• [DATA EXTRACT]

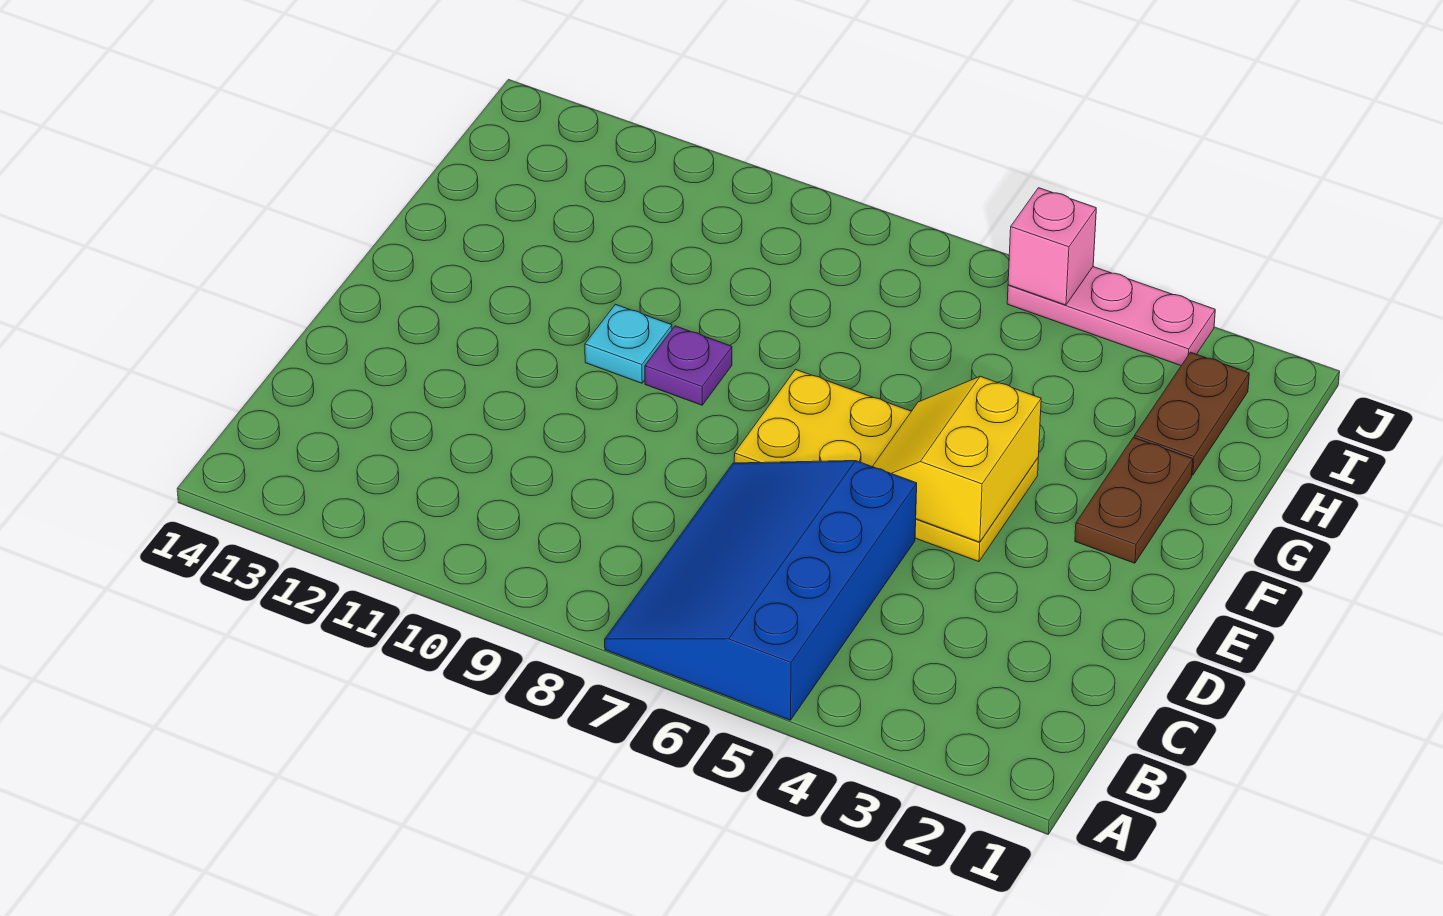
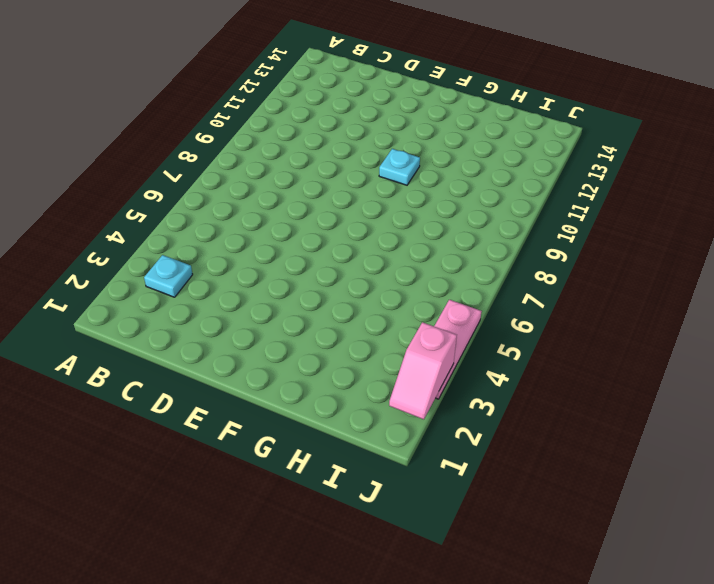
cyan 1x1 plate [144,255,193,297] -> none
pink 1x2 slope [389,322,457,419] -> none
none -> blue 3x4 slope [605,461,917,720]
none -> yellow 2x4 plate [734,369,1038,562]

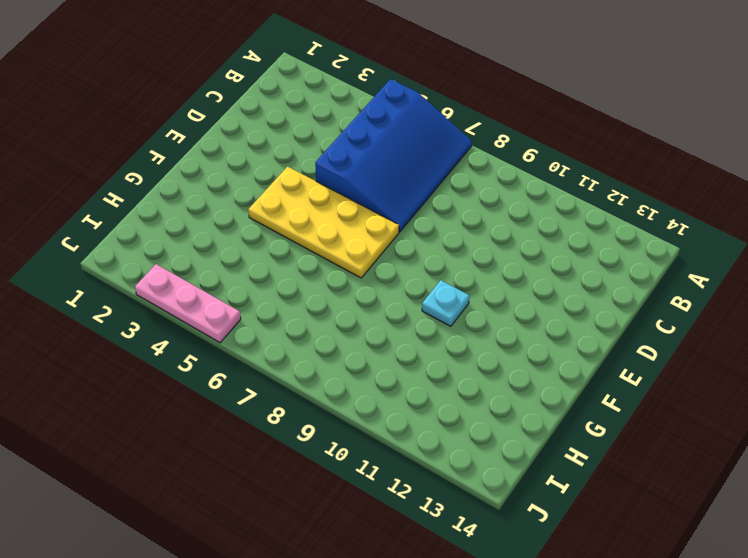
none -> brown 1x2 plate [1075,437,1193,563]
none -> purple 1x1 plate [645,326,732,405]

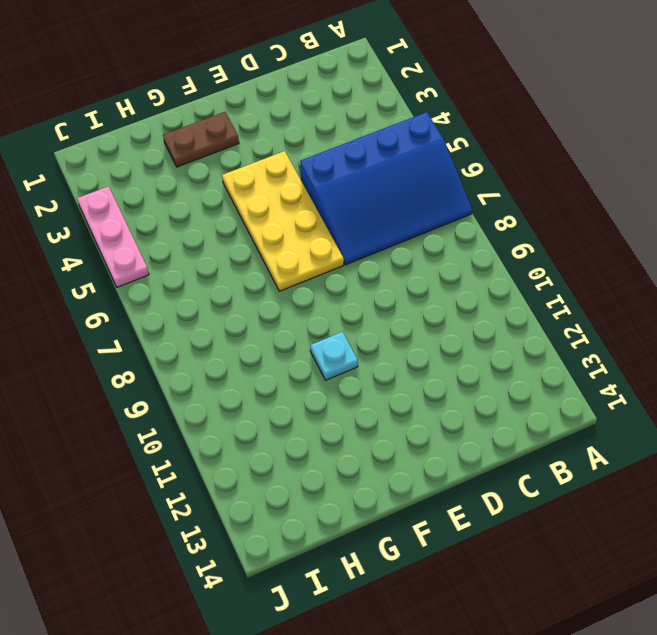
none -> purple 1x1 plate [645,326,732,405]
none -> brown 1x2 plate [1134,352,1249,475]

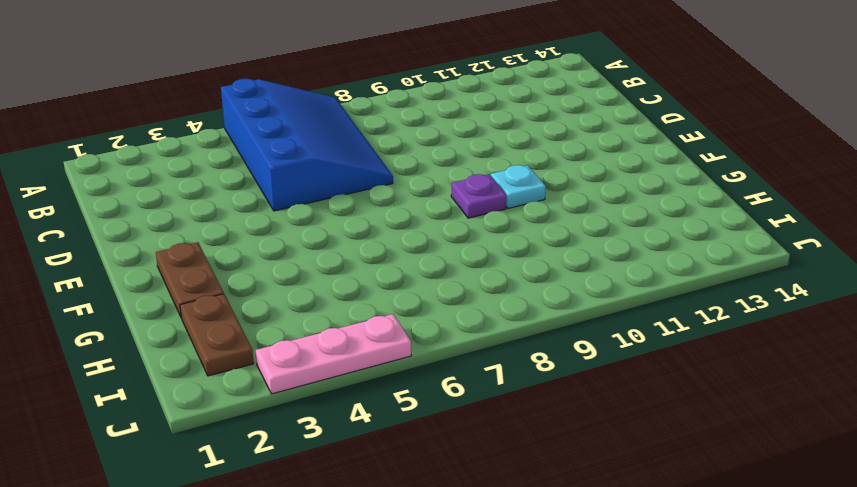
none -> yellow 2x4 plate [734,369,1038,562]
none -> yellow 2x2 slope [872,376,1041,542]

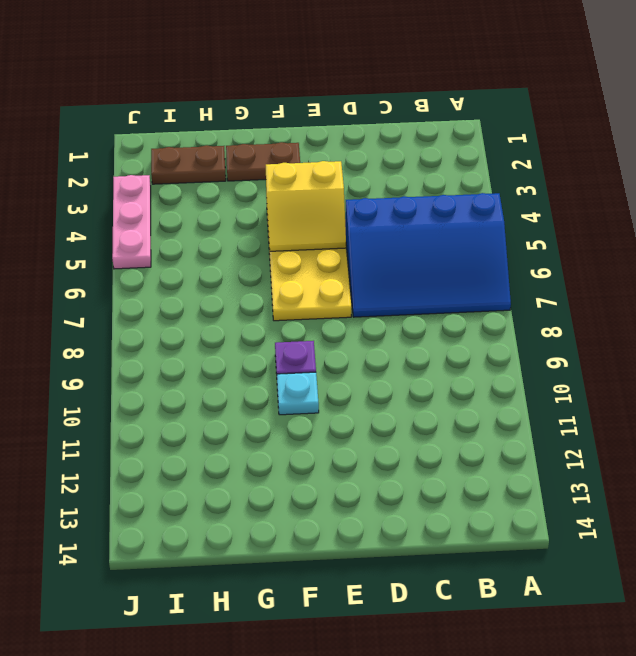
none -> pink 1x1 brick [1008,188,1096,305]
---
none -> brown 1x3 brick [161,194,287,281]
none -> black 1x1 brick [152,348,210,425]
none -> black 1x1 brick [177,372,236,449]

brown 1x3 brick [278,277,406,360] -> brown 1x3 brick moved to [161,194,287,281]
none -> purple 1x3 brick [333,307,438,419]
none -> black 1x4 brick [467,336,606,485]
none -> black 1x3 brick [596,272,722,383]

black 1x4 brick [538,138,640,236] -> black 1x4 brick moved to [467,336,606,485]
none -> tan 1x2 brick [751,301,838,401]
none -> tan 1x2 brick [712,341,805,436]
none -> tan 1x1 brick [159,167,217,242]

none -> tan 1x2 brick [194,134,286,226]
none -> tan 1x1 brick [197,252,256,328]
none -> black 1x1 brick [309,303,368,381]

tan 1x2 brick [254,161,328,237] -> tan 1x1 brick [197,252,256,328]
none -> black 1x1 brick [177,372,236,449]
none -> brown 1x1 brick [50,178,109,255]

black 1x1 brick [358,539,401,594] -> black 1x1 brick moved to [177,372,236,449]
...
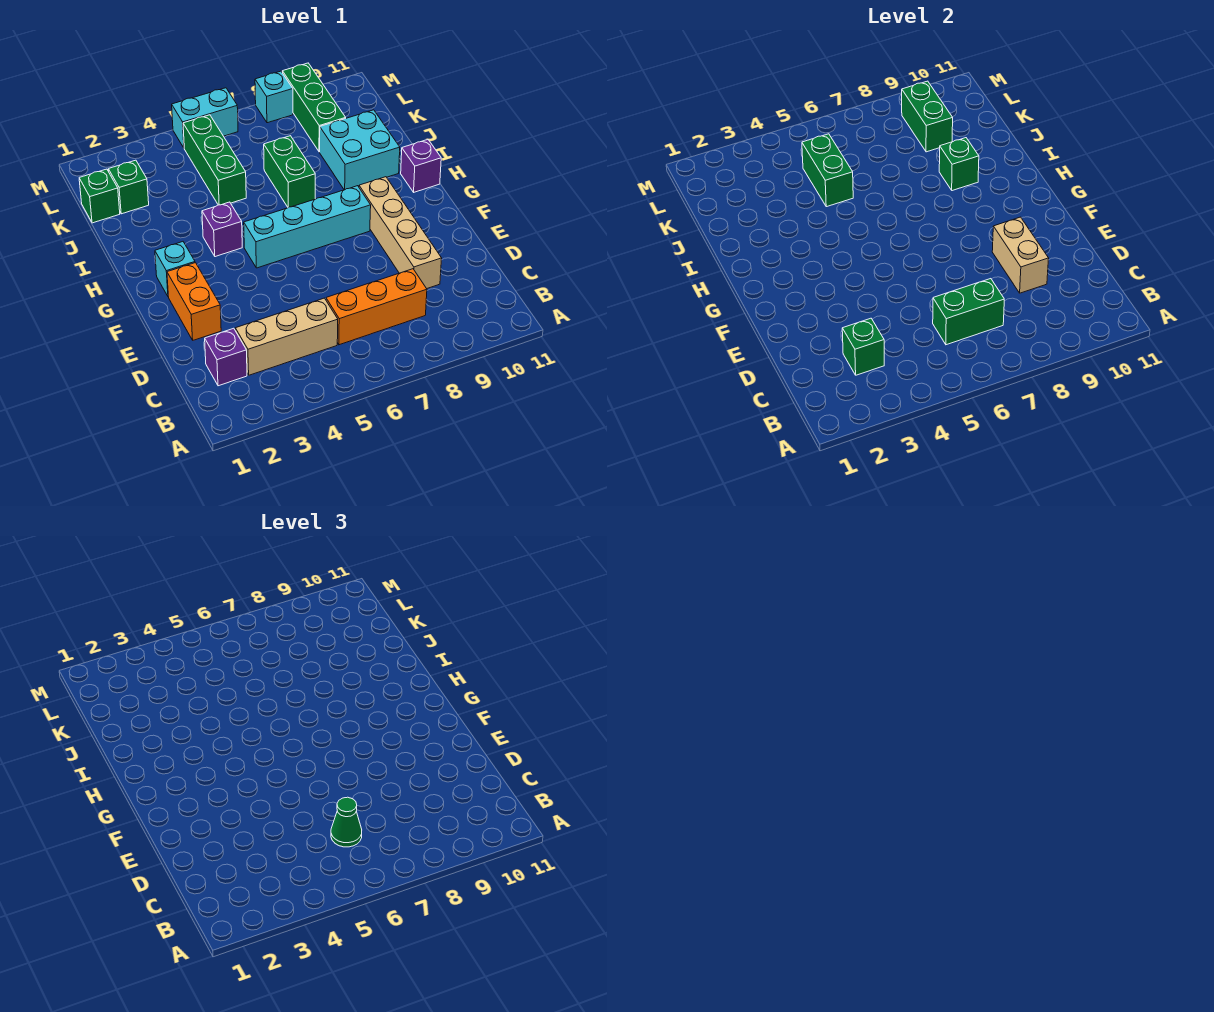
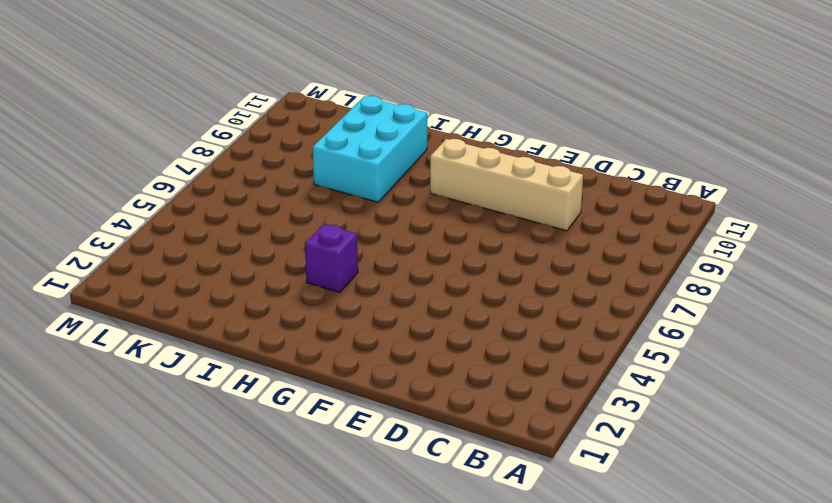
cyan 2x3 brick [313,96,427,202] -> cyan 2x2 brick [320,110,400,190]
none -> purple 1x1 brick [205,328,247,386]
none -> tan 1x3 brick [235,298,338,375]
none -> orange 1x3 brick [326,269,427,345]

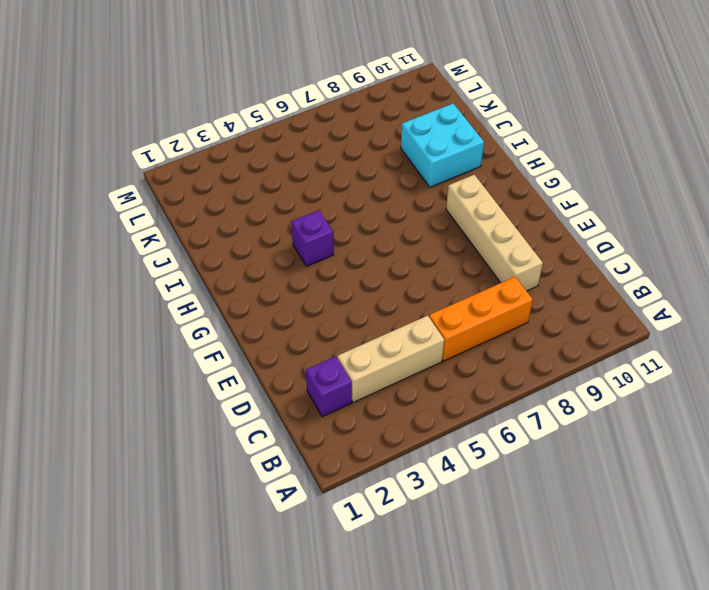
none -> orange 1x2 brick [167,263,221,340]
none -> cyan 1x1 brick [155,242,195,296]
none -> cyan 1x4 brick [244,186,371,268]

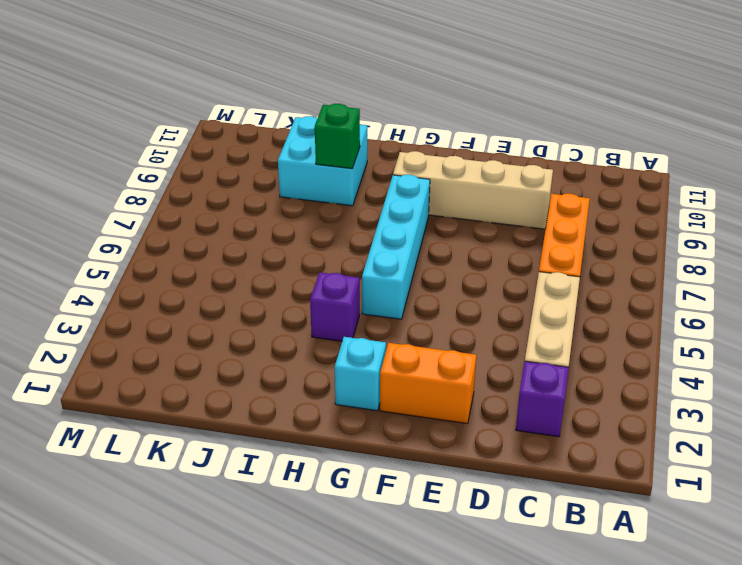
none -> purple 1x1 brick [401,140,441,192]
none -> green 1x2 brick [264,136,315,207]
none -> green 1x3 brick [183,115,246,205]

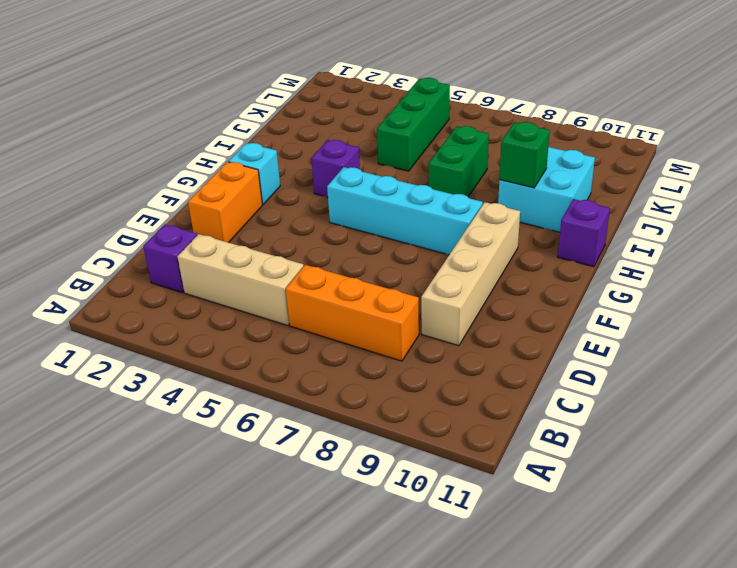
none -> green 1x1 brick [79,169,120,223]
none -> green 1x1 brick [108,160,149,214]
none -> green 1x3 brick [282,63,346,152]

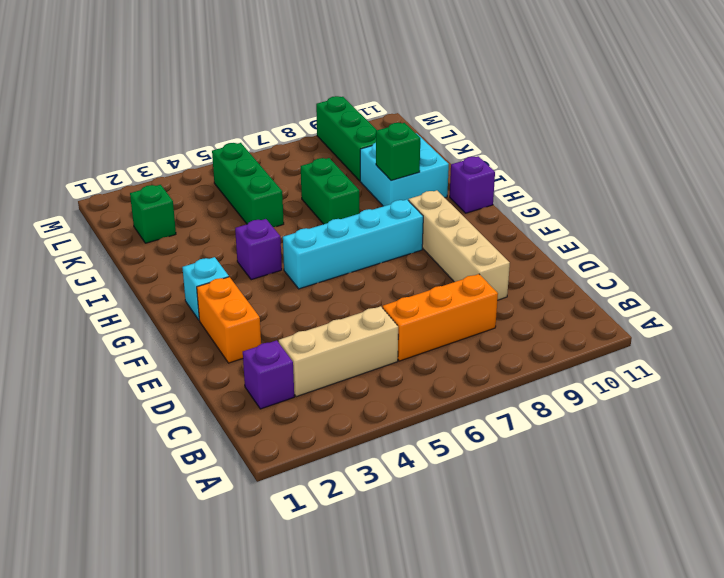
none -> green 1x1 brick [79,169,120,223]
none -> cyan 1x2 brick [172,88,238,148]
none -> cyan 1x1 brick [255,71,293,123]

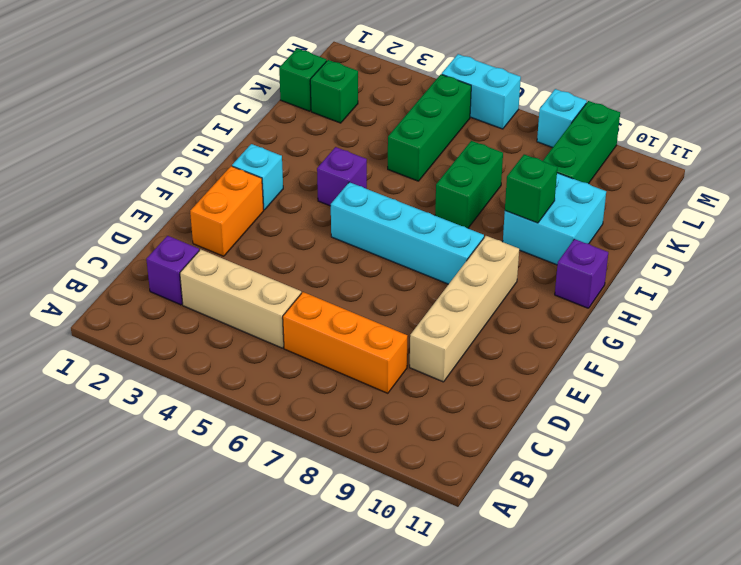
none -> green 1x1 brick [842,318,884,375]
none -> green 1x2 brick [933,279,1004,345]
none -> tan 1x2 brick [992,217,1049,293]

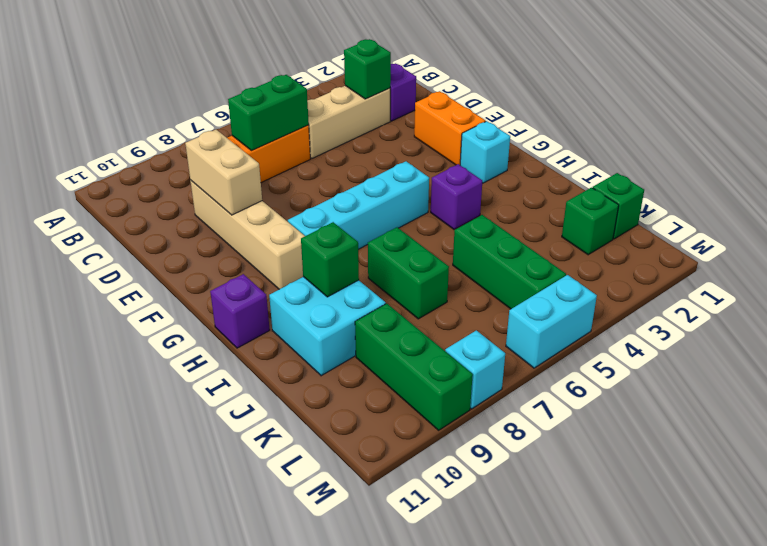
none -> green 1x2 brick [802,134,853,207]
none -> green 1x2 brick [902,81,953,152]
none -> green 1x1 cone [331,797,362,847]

• [YOUR TASK] Those lines of the records above that run from the one containing "none -> orange 1x3 brick [326,269,427,345]" through the one containing "none -> green 1x2 brick [264,136,315,207]" should be returned exactly, with no pictures among them.

• [RESPONSE BELOW]
none -> orange 1x3 brick [326,269,427,345]

none -> orange 1x2 brick [167,263,221,340]
none -> cyan 1x1 brick [155,242,195,296]
none -> cyan 1x4 brick [244,186,371,268]

none -> purple 1x1 brick [401,140,441,192]
none -> green 1x2 brick [264,136,315,207]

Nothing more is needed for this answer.